When a line of the material has the word "blue" in it, copy that line.

##### Available data

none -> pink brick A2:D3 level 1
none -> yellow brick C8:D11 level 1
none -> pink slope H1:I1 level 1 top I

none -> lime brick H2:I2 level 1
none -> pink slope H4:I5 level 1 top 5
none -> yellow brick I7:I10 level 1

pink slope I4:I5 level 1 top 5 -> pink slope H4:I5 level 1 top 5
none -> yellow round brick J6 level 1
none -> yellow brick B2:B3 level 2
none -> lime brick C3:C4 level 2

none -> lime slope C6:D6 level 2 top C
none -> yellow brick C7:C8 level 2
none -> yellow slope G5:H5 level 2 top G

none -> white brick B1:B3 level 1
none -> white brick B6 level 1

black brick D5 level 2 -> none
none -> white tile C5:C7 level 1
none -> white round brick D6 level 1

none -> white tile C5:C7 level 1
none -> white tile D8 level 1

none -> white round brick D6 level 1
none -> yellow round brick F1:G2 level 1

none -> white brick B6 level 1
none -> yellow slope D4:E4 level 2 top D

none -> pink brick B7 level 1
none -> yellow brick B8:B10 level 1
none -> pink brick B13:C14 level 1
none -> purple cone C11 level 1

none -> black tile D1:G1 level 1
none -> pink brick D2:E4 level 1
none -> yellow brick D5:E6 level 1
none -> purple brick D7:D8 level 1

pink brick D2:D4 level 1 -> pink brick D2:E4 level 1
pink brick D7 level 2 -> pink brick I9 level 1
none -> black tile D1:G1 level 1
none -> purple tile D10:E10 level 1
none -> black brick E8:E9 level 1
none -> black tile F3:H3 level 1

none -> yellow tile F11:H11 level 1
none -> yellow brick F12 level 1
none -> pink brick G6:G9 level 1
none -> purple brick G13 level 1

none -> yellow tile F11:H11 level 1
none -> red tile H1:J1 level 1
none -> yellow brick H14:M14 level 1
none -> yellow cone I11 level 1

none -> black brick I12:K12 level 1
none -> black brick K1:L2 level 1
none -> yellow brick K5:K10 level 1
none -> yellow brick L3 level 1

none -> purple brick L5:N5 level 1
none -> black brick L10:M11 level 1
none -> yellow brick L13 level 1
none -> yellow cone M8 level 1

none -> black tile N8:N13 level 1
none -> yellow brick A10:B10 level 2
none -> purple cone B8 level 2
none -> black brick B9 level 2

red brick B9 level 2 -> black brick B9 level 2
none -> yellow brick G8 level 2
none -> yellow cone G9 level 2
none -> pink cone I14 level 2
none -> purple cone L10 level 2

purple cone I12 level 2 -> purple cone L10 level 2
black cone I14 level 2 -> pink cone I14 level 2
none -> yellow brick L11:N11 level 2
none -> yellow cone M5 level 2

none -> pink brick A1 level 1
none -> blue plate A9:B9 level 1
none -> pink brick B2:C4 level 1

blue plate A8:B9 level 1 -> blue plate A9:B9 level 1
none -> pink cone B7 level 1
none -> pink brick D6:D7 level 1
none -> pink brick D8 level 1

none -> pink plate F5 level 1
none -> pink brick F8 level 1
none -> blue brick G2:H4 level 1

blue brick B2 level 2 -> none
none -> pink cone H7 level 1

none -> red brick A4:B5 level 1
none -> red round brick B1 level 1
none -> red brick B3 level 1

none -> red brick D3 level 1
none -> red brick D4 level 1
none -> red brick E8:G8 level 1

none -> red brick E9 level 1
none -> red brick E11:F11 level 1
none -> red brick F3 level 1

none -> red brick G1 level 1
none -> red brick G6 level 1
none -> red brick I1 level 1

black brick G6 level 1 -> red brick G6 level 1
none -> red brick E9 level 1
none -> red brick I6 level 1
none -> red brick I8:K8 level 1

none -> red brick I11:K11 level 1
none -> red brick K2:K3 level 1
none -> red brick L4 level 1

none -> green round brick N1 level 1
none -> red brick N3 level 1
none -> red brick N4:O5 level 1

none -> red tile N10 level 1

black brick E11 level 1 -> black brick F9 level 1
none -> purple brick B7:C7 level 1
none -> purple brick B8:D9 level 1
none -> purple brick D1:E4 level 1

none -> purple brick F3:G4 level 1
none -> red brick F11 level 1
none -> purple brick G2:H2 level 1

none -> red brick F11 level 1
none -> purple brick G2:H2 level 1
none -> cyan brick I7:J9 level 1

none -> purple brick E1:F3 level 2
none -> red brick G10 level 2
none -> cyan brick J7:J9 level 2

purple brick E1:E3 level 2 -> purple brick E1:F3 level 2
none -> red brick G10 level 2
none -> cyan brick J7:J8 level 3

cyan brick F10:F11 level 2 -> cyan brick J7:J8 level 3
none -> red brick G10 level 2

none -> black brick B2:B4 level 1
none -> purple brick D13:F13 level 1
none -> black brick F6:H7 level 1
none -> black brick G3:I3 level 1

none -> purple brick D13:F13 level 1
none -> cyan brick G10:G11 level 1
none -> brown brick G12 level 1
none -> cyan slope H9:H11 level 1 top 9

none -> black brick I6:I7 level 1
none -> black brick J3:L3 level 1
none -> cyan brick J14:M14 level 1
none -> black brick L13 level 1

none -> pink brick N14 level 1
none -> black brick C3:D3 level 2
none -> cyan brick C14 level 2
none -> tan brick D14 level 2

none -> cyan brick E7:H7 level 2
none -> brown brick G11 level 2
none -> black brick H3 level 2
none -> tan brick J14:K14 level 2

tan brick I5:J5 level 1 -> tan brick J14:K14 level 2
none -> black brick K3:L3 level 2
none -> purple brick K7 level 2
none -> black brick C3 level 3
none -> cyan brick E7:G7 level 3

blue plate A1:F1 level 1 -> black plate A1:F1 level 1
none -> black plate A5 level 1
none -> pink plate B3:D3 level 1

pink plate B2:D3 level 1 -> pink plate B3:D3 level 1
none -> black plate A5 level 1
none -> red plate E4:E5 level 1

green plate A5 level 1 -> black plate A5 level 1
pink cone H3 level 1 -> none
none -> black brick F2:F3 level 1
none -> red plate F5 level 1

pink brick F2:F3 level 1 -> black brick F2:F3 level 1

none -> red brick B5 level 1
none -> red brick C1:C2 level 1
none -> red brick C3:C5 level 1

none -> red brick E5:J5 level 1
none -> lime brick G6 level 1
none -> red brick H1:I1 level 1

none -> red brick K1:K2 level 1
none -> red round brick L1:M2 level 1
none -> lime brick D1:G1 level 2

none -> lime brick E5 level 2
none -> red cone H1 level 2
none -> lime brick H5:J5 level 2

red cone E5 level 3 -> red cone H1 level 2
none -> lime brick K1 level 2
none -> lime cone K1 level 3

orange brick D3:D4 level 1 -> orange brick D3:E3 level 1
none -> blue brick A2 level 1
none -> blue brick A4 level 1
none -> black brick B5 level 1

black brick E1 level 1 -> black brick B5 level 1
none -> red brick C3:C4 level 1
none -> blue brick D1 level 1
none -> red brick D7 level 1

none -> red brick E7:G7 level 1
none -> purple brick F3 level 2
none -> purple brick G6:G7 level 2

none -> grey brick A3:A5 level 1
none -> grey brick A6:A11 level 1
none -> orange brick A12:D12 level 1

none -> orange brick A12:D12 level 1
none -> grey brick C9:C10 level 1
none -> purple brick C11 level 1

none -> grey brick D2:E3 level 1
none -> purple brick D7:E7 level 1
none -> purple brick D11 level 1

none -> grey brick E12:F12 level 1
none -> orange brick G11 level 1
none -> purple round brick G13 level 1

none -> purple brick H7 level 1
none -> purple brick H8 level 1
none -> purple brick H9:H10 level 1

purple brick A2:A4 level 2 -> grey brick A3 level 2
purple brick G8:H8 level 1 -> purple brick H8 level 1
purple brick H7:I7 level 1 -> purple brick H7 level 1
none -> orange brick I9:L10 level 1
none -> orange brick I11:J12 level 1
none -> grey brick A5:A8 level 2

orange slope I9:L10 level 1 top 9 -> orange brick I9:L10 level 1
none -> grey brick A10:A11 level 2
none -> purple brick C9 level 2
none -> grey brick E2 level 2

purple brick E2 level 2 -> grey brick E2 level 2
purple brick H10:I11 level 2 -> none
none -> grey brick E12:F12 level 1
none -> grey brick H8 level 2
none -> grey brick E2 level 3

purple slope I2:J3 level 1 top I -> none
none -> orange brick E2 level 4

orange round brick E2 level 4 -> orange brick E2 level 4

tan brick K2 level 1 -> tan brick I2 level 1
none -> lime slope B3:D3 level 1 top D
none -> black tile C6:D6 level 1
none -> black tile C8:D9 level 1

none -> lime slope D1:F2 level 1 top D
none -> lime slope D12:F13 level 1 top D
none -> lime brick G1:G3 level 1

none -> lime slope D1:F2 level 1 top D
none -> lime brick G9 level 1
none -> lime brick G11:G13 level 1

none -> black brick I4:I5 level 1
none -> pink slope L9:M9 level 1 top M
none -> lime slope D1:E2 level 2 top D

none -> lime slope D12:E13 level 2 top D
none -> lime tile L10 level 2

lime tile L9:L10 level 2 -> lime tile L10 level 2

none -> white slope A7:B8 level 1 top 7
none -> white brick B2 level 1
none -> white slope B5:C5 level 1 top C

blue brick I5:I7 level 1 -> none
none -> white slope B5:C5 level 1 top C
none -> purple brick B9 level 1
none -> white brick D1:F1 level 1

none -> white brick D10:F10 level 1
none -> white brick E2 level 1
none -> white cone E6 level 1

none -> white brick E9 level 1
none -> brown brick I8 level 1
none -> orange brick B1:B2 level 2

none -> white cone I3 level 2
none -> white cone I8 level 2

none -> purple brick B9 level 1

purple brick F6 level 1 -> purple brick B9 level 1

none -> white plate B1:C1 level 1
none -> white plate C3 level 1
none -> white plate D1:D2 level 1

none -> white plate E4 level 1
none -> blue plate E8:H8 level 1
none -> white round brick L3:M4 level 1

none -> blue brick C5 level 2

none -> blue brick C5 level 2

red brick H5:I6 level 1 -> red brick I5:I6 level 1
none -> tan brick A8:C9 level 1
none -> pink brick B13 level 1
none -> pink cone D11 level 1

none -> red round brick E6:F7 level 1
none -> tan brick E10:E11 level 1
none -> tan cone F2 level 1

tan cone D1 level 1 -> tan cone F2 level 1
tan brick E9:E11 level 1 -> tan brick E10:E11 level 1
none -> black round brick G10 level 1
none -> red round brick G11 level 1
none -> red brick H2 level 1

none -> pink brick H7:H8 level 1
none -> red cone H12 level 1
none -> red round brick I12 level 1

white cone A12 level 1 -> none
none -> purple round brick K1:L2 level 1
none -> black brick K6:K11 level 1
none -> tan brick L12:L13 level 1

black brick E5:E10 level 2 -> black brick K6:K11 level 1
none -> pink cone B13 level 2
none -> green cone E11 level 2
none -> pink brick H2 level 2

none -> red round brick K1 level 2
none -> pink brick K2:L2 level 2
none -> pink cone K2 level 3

##########

*The completed task*
none -> blue plate A9:B9 level 1
blue plate A8:B9 level 1 -> blue plate A9:B9 level 1
none -> blue brick G2:H4 level 1
blue brick B2 level 2 -> none
blue plate A1:F1 level 1 -> black plate A1:F1 level 1
none -> blue brick A2 level 1
none -> blue brick A4 level 1
none -> blue brick D1 level 1
blue brick I5:I7 level 1 -> none
none -> blue plate E8:H8 level 1
none -> blue brick C5 level 2
none -> blue brick C5 level 2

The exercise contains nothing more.